**TASK INSTRUCTIONS:**
Print all the records below exactly as they stand, but leave out the pictures.

### DATA LISTING

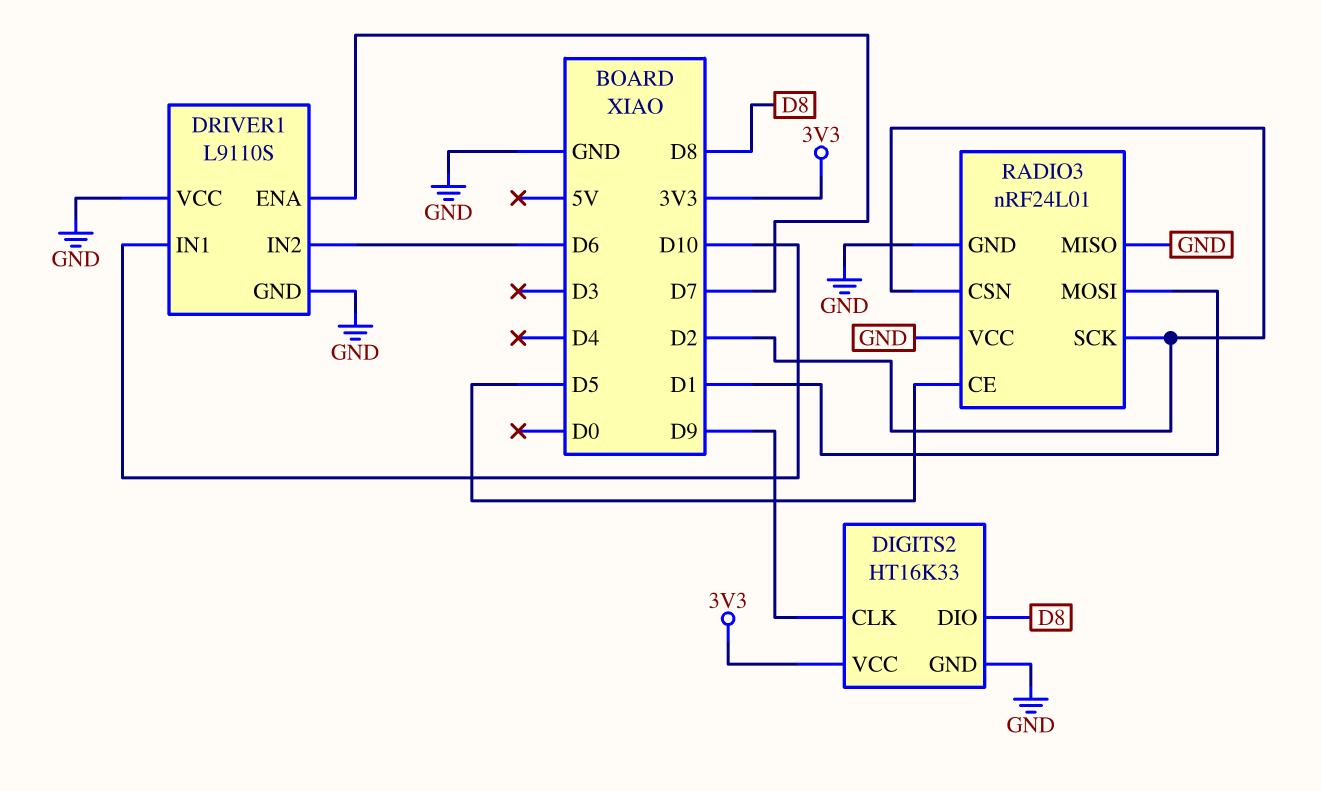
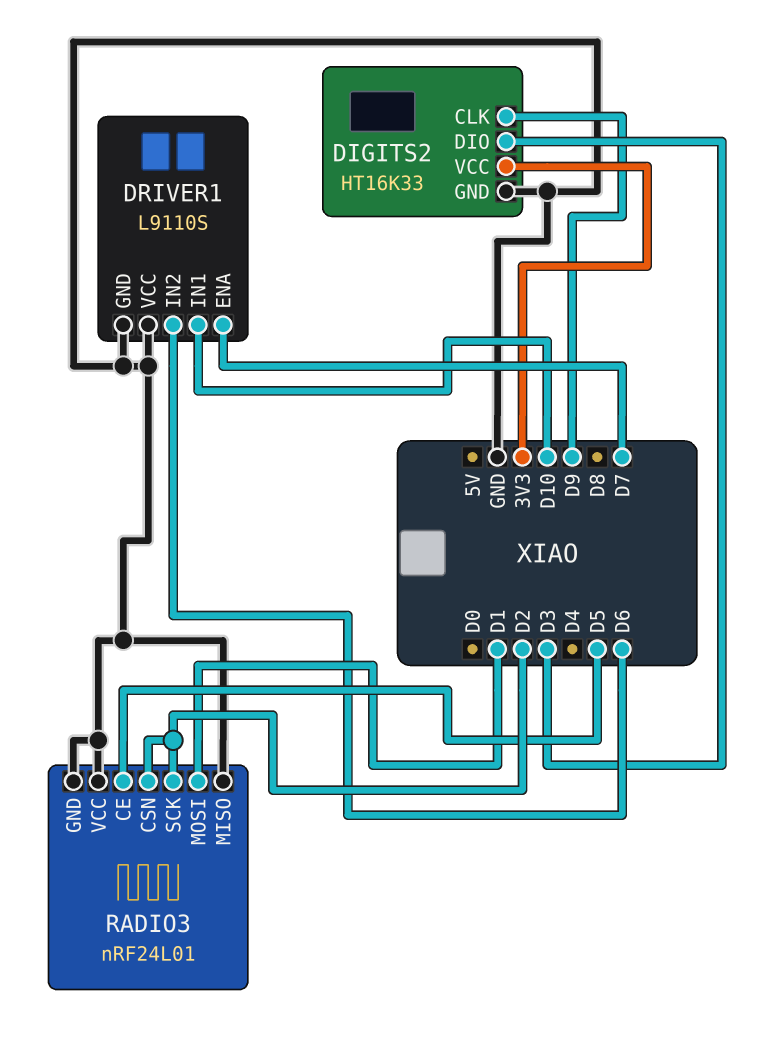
DIGITS2 pin DIO: D8 -> D3

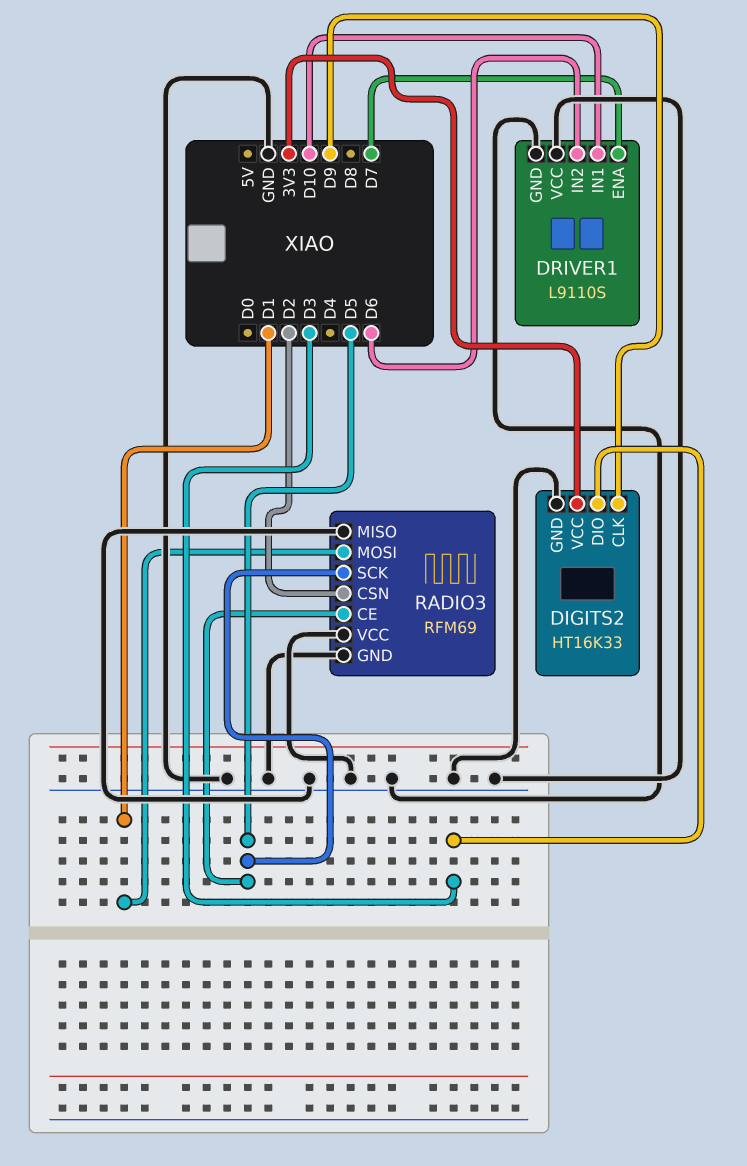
RADIO3: nRF24L01 -> RFM69
RADIO3 pin SCK: D2 -> D5

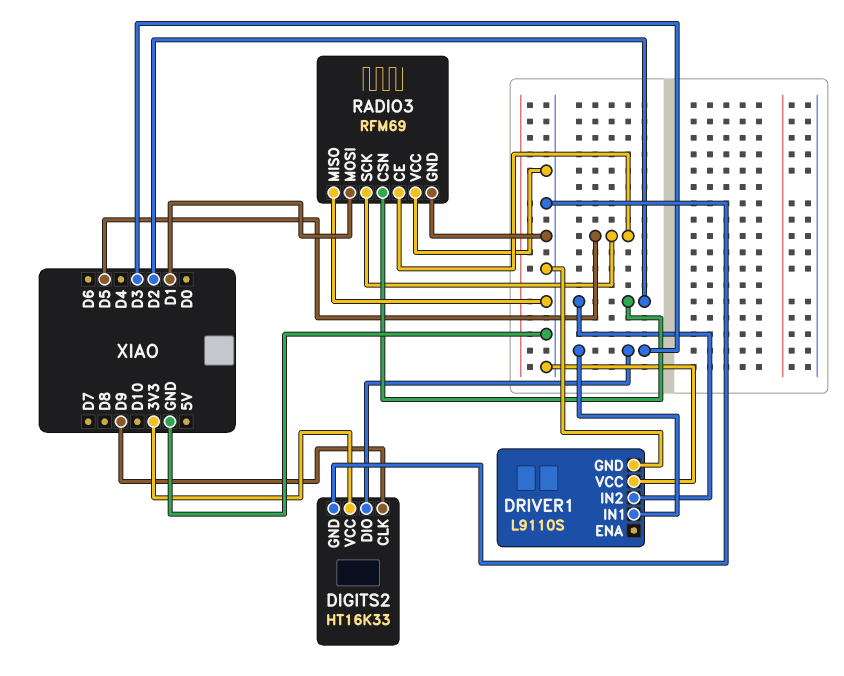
DRIVER1 pin ENA: D7 -> none
DRIVER1 pin IN1: D10 -> D3
DRIVER1 pin IN2: D6 -> D2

######

**TASK ANSWER:**
DIGITS2 pin DIO: D8 -> D3

RADIO3: nRF24L01 -> RFM69
RADIO3 pin SCK: D2 -> D5

DRIVER1 pin ENA: D7 -> none
DRIVER1 pin IN1: D10 -> D3
DRIVER1 pin IN2: D6 -> D2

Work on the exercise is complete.